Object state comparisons
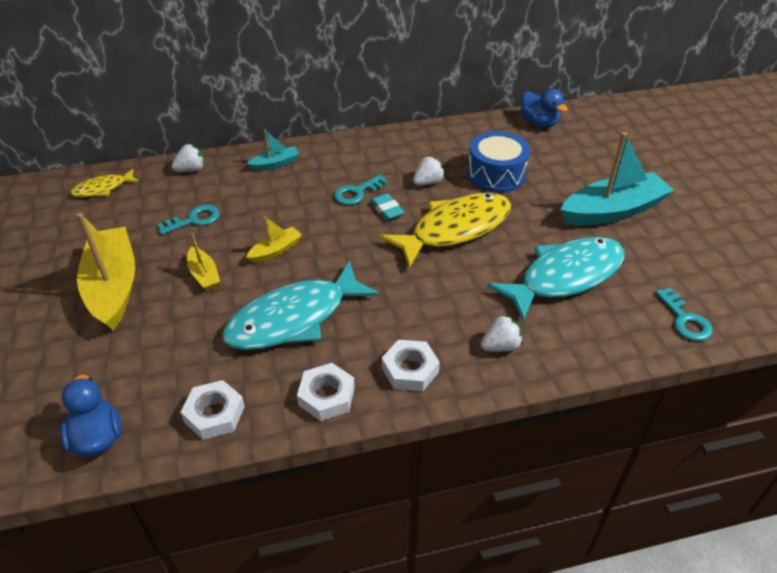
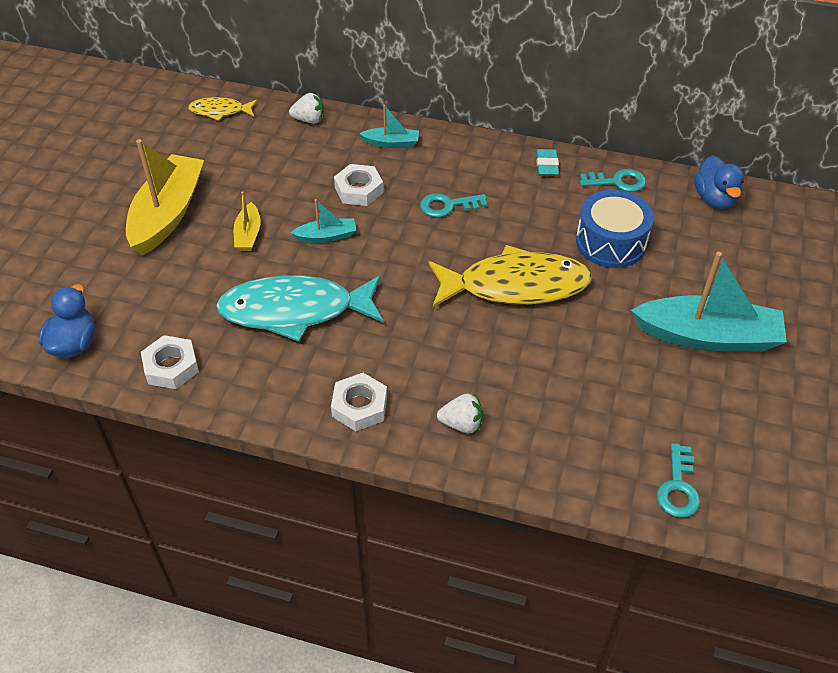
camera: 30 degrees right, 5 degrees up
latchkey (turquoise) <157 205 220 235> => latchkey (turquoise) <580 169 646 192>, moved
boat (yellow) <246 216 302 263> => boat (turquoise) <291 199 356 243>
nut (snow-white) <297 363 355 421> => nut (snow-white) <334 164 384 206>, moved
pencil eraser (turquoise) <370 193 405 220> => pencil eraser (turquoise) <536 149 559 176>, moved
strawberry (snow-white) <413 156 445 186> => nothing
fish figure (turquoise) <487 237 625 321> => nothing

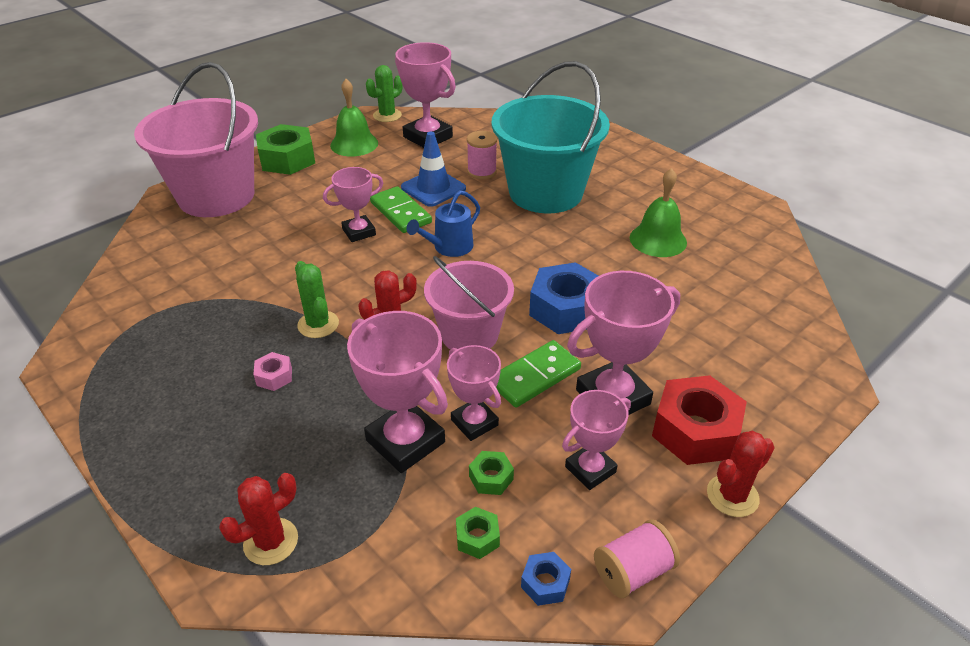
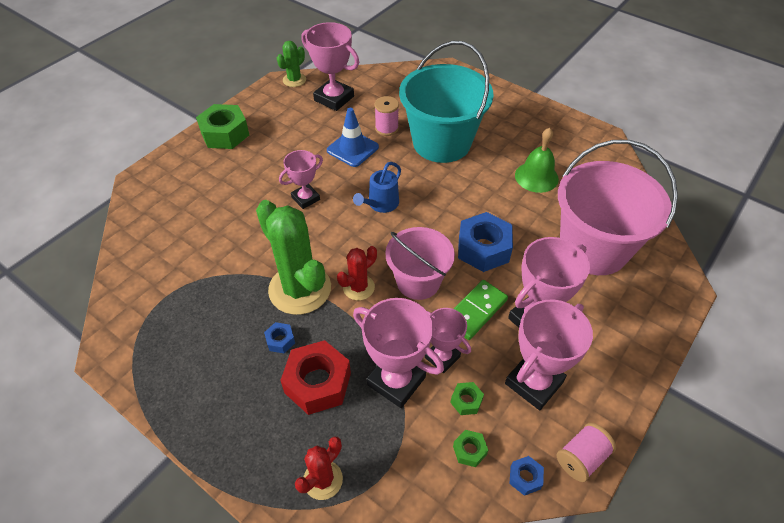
camera: 10 degrees left, 10 degrees up
pail (pink) <134 62 258 217> => pail (pink) <558 140 678 275>, moved
nut (pink) <253 352 292 391> => nut (blue) <264 322 295 353>
prickly plant (green) <295 261 339 338> => prickly plant (green) <256 200 331 315>, x1.95
hand bell (green) <330 79 378 156> => nothing
domino tile (green) <370 186 432 233> => nothing
trophy (pink) <562 390 631 490> => trophy (pink) <505 300 593 410>, x1.61
nut (crimson) <652 375 747 465> => nut (crimson) <280 340 351 415>, moved
prickly plant (crimson) <707 431 775 517> => nothing

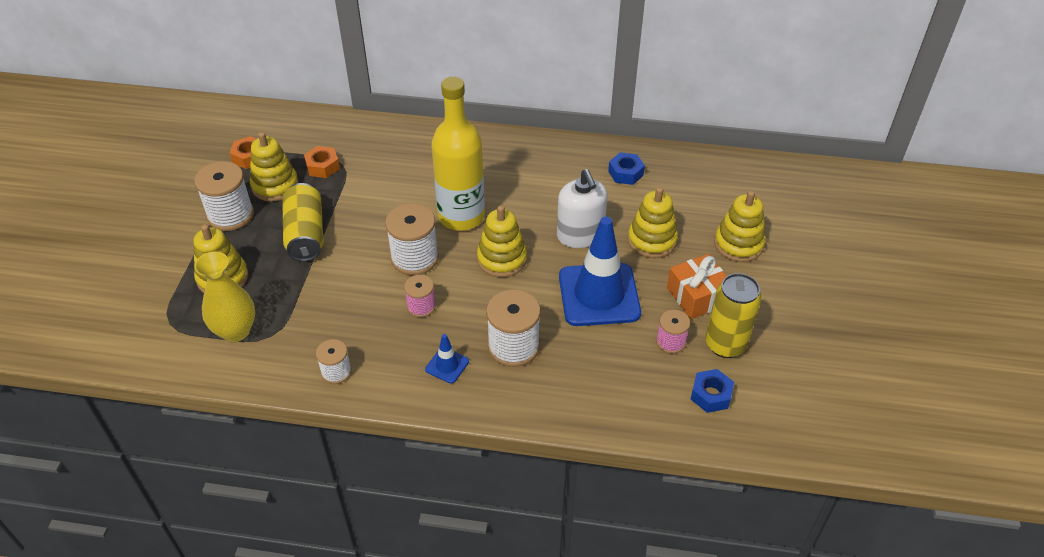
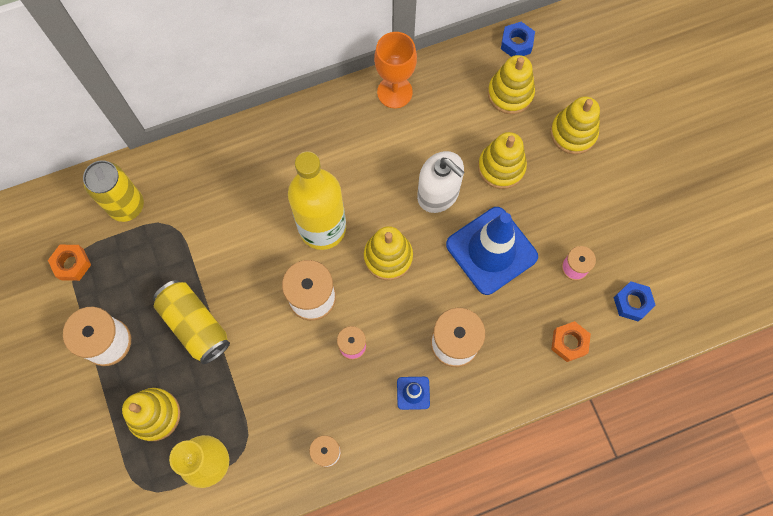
camera: 30 degrees left, 25 degrees up
ring stacker (yellow) <250 132 299 201> => ring stacker (yellow) <488 55 535 114>, moved
nut (orange) <304 146 340 178> => nut (orange) <551 321 591 362>, moved
nut (blue) <608 152 645 185> => nut (blue) <501 22 535 57>, moved
gift (orange) <667 254 726 319> => nothing
soda can (yellow) <706 273 761 358> => soda can (yellow) <83 160 144 222>, moved
nothing => chalice (orange) <374 32 417 108>

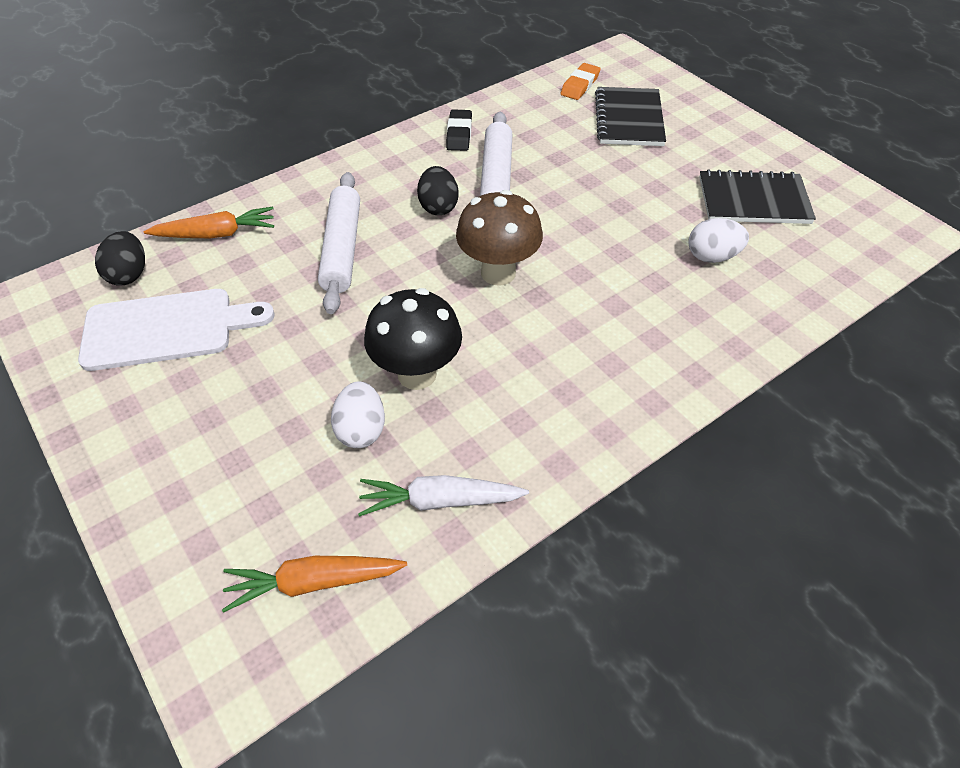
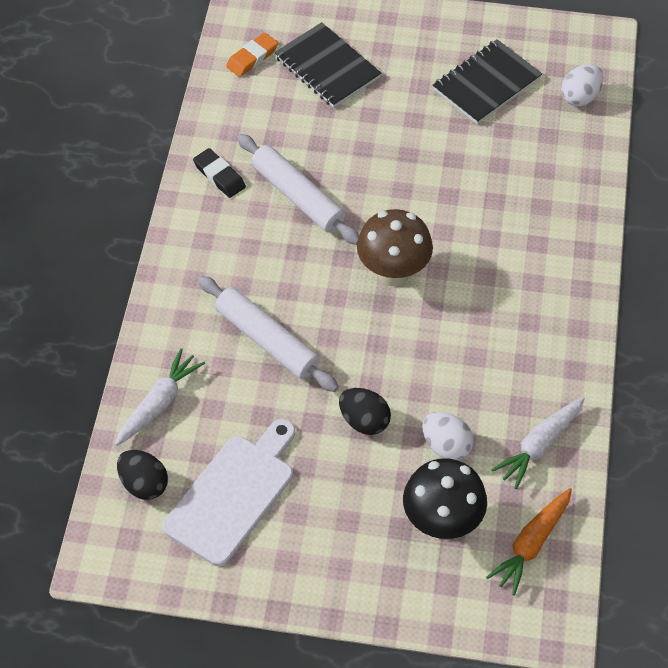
camera: 45 degrees left, 5 degrees up
toy carrot (orange) <143 207 274 238> => toy carrot (snow-white) <115 348 205 446>
mushroom (ebony) <364 288 462 390> => mushroom (ebony) <403 458 487 539>, moved
toy egg (ebony) <417 166 459 215> => toy egg (ebony) <339 388 391 435>, moved
pencil eraser (orange) <561 63 601 100> => pencil eraser (orange) <226 33 278 77>, 60 degrees clockwise
toy egg (snow-white) <688 218 749 263> => toy egg (snow-white) <561 64 603 106>, moved

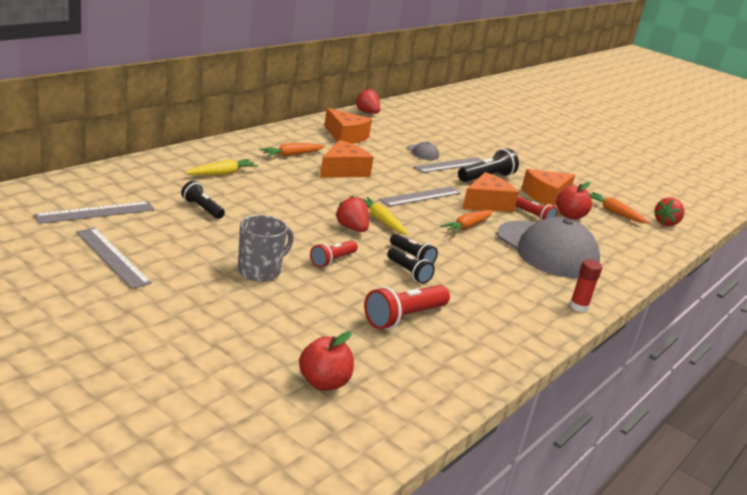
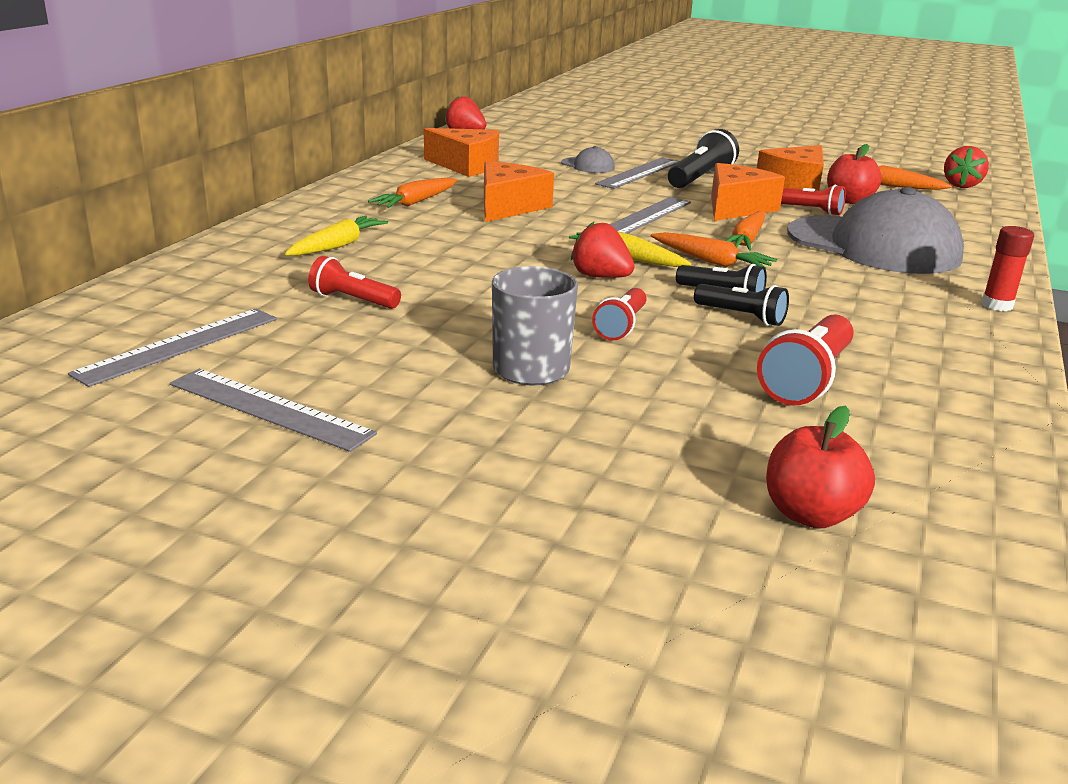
camera: 15 degrees left, 0 degrees up
pocket torch (ebony) <181 181 225 219> => pocket torch (crimson) <308 256 401 309>
nothing => toy carrot (orange) <651 232 777 269>

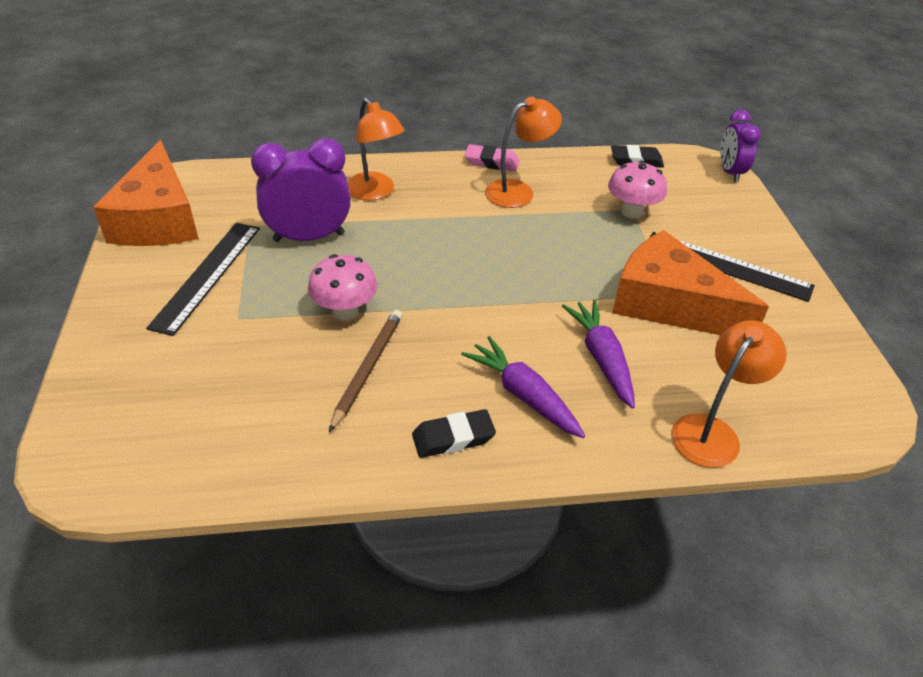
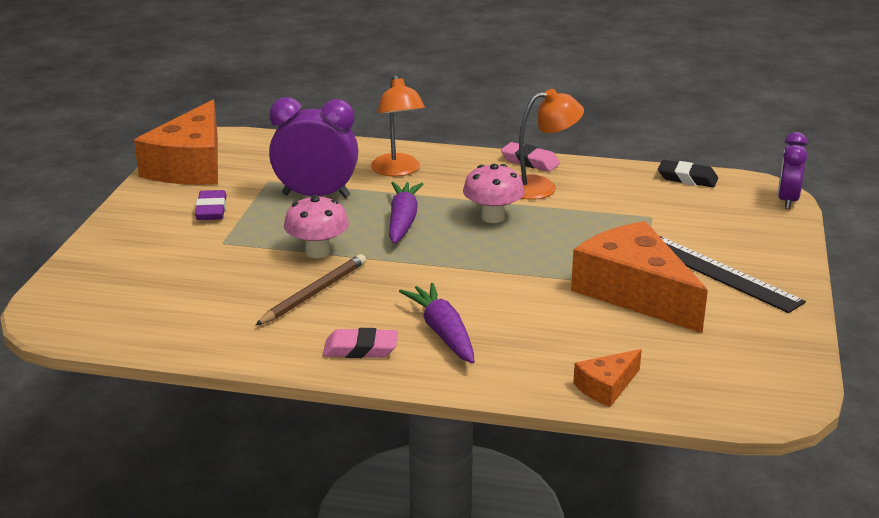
camera: 20 degrees right, 15 degrees down
measuring stick (ebony) <146 223 260 336> => pencil eraser (royal purple) <195 190 227 220>
pencil eraser (ebony) <412 409 496 458> => pencil eraser (pink) <323 328 398 358>
toy carrot (royal purple) <562 299 635 409> => toy carrot (royal purple) <389 182 423 244>, moved
mushroom (pink) <608 161 667 218> => mushroom (pink) <463 164 525 223>, moved
desk lamp (orange) <671 321 787 468> => piece of cheese (orange) <573 349 642 407>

**Problem statement**
Apart from the pictures, repeat every entry exactly.

**Problem solution**
camera: 30 degrees right, 5 degrees up
latchkey (turquoise) <157 205 220 235> => latchkey (turquoise) <580 169 646 192>, moved
boat (yellow) <246 216 302 263> => boat (turquoise) <291 199 356 243>
nut (snow-white) <297 363 355 421> => nut (snow-white) <334 164 384 206>, moved
pencil eraser (turquoise) <370 193 405 220> => pencil eraser (turquoise) <536 149 559 176>, moved
strawberry (snow-white) <413 156 445 186> => nothing
fish figure (turquoise) <487 237 625 321> => nothing

camera: 10 degrees left, 10 degrees up
pail (pink) <134 62 258 217> => pail (pink) <558 140 678 275>, moved
nut (pink) <253 352 292 391> => nut (blue) <264 322 295 353>
prickly plant (green) <295 261 339 338> => prickly plant (green) <256 200 331 315>, x1.95
hand bell (green) <330 79 378 156> => nothing
domino tile (green) <370 186 432 233> => nothing
trophy (pink) <562 390 631 490> => trophy (pink) <505 300 593 410>, x1.61
nut (crimson) <652 375 747 465> => nut (crimson) <280 340 351 415>, moved
prickly plant (crimson) <707 431 775 517> => nothing

camera: 30 degrees left, 25 degrees up
ring stacker (yellow) <250 132 299 201> => ring stacker (yellow) <488 55 535 114>, moved
nut (orange) <304 146 340 178> => nut (orange) <551 321 591 362>, moved
nut (blue) <608 152 645 185> => nut (blue) <501 22 535 57>, moved
gift (orange) <667 254 726 319> => nothing
soda can (yellow) <706 273 761 358> => soda can (yellow) <83 160 144 222>, moved
nothing => chalice (orange) <374 32 417 108>

camera: 45 degrees left, 5 degrees up
toy carrot (orange) <143 207 274 238> => toy carrot (snow-white) <115 348 205 446>
mushroom (ebony) <364 288 462 390> => mushroom (ebony) <403 458 487 539>, moved
toy egg (ebony) <417 166 459 215> => toy egg (ebony) <339 388 391 435>, moved
pencil eraser (orange) <561 63 601 100> => pencil eraser (orange) <226 33 278 77>, 60 degrees clockwise
toy egg (snow-white) <688 218 749 263> => toy egg (snow-white) <561 64 603 106>, moved

camera: 15 degrees left, 0 degrees up
pocket torch (ebony) <181 181 225 219> => pocket torch (crimson) <308 256 401 309>
nothing => toy carrot (orange) <651 232 777 269>

camera: 20 degrees right, 15 degrees down
measuring stick (ebony) <146 223 260 336> => pencil eraser (royal purple) <195 190 227 220>
pencil eraser (ebony) <412 409 496 458> => pencil eraser (pink) <323 328 398 358>
toy carrot (royal purple) <562 299 635 409> => toy carrot (royal purple) <389 182 423 244>, moved
mushroom (pink) <608 161 667 218> => mushroom (pink) <463 164 525 223>, moved
desk lamp (orange) <671 321 787 468> => piece of cheese (orange) <573 349 642 407>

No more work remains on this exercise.